[What is asked] Set out the lines of the records as a numbered list, starting at the line that contains "is (1316, 908)." and ending at the line that contains "(764, 759).", with blank lines left out and no other lines included.

[The data]
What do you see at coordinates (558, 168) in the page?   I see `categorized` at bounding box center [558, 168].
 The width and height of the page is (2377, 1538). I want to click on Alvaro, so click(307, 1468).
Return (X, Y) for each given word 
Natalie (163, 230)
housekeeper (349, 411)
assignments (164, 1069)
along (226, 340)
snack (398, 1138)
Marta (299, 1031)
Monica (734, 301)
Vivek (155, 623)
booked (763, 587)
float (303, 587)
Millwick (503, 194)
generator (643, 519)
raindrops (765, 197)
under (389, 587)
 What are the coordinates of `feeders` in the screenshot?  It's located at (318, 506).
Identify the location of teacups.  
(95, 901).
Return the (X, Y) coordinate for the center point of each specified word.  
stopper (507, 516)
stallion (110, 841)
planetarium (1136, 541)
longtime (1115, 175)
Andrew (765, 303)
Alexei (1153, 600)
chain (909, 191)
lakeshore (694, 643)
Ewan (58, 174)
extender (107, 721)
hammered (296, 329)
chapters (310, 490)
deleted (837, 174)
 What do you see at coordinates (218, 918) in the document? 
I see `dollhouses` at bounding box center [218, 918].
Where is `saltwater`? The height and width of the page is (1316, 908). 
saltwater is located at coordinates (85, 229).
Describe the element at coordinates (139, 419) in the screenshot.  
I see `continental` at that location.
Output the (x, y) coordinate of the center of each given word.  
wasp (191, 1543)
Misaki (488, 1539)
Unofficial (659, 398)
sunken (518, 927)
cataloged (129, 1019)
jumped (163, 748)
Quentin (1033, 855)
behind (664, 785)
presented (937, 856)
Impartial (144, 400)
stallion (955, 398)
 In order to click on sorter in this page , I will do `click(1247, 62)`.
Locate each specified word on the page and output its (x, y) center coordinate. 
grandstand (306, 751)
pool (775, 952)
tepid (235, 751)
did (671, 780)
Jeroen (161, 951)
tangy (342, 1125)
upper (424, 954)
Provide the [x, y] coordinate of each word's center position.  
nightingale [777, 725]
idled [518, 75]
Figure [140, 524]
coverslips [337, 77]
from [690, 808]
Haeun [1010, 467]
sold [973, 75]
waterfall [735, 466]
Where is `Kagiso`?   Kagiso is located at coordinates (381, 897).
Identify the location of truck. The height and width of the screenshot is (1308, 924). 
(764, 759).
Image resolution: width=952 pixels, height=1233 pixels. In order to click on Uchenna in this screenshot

[Task output]
1. Where is `saltwater`? The height and width of the page is (1316, 908). 
2. saltwater is located at coordinates (85, 229).
3. Describe the element at coordinates (139, 419) in the screenshot.  
4. I see `continental` at that location.
5. Output the (x, y) coordinate of the center of each given word.  
6. wasp (191, 1543)
7. Misaki (488, 1539)
8. Unofficial (659, 398)
9. sunken (518, 927)
10. cataloged (129, 1019)
11. jumped (163, 748)
12. Quentin (1033, 855)
13. behind (664, 785)
14. presented (937, 856)
15. Impartial (144, 400)
16. stallion (955, 398)
17.  In order to click on sorter in this page , I will do `click(1247, 62)`.
18. Locate each specified word on the page and output its (x, y) center coordinate. 
19. grandstand (306, 751)
20. pool (775, 952)
21. tepid (235, 751)
22. did (671, 780)
23. Jeroen (161, 951)
24. tangy (342, 1125)
25. upper (424, 954)
26. Provide the [x, y] coordinate of each word's center position.  
27. nightingale [777, 725]
28. idled [518, 75]
29. Figure [140, 524]
30. coverslips [337, 77]
31. from [690, 808]
32. Haeun [1010, 467]
33. sold [973, 75]
34. waterfall [735, 466]
35. Where is `Kagiso`?   Kagiso is located at coordinates (381, 897).
36. Identify the location of truck. The height and width of the screenshot is (1308, 924). 
37. (764, 759).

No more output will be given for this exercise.